■ Problem to solve ■
Return the records as they stand. No picture is to be included.

■ Spatial object tracking data ■
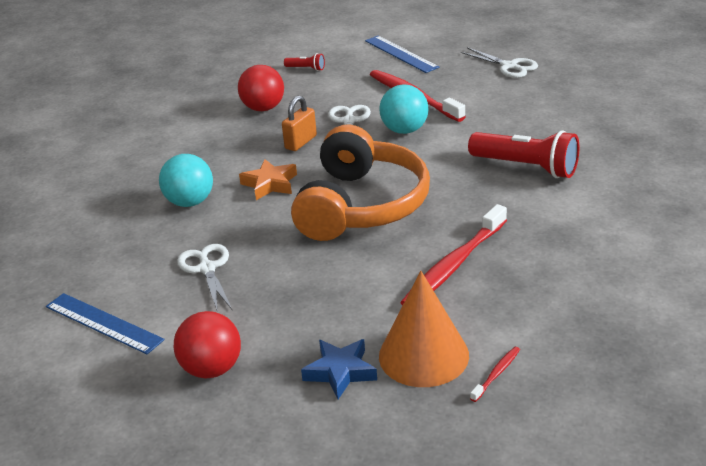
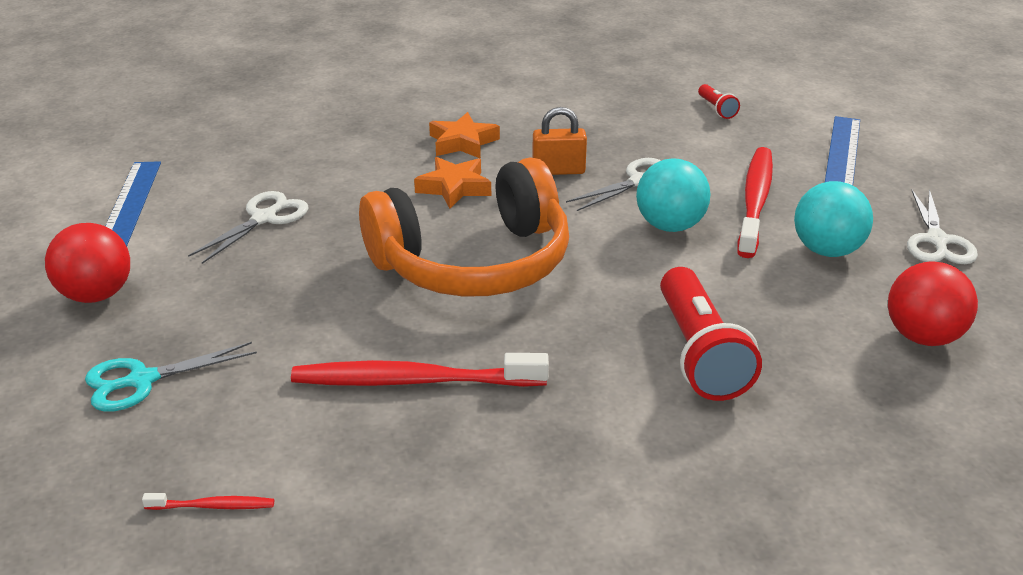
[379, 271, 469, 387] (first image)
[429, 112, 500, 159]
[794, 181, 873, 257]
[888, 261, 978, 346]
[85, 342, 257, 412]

■ Answer for this exercise ■
[379, 271, 469, 387] (first image)
[429, 112, 500, 159]
[794, 181, 873, 257]
[888, 261, 978, 346]
[85, 342, 257, 412]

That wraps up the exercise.